### Exercise input
------------

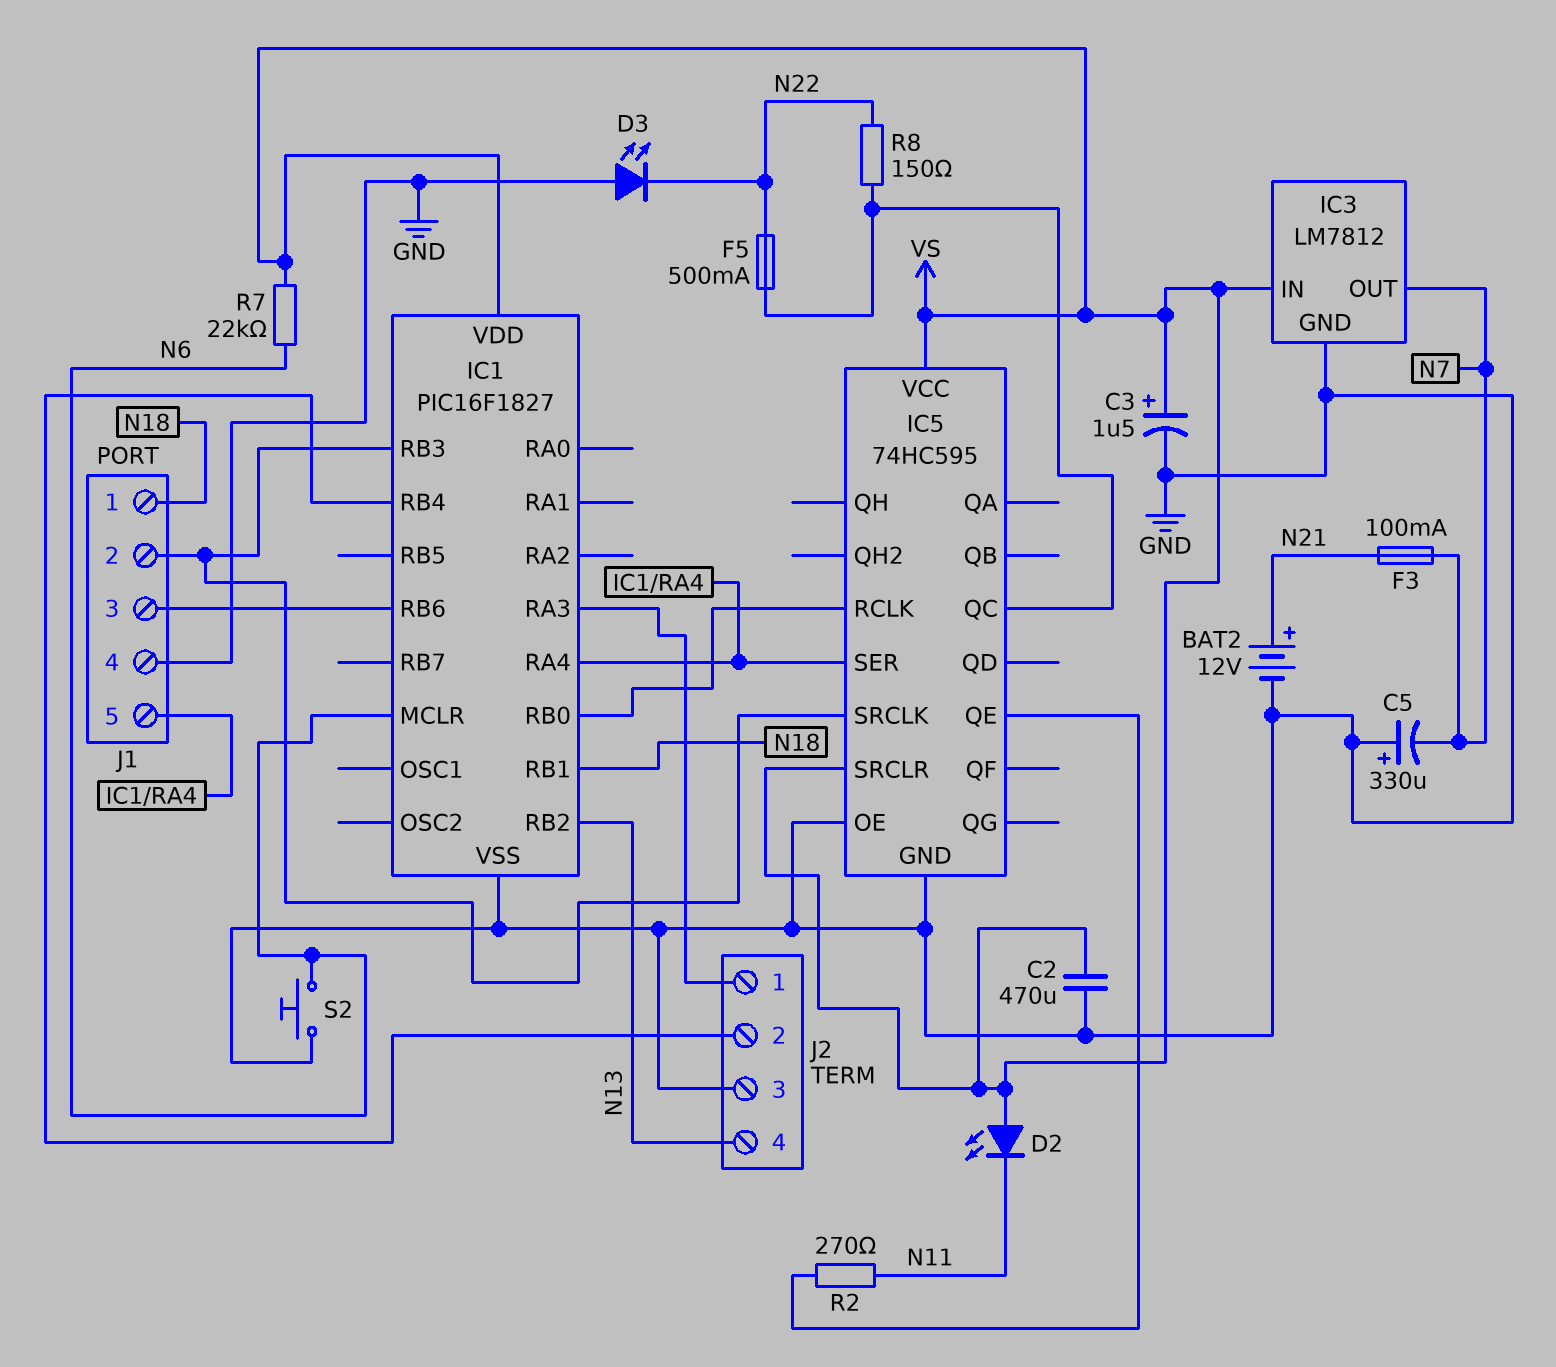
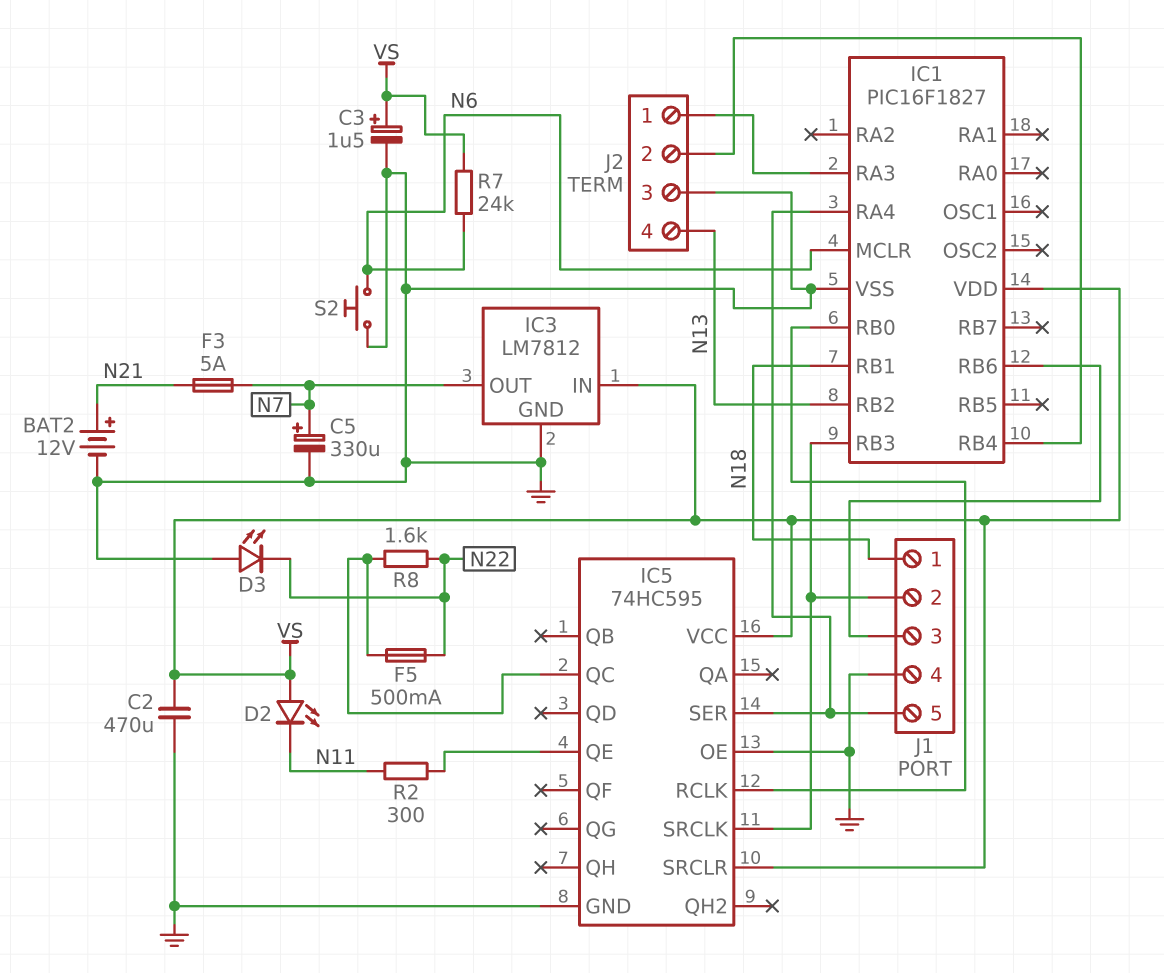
C5: 330uF (plus GND, minus N7) -> 330uF (plus N7, minus GND)
F3: 100mA (N7, N21) -> 5A (N7, N21)
R2: 270 (IC5/QE, N11) -> 300 (IC5/QE, N11)
R7: 22k (N6, VS) -> 24k (N6, VS)
R8: 150 (IC5/QC, N22) -> 1.6k (IC5/QC, N22)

------------

### Instructions for the task
The answer should contain every line of the material exactly as written and no pictures.

### Response area
C5: 330uF (plus GND, minus N7) -> 330uF (plus N7, minus GND)
F3: 100mA (N7, N21) -> 5A (N7, N21)
R2: 270 (IC5/QE, N11) -> 300 (IC5/QE, N11)
R7: 22k (N6, VS) -> 24k (N6, VS)
R8: 150 (IC5/QC, N22) -> 1.6k (IC5/QC, N22)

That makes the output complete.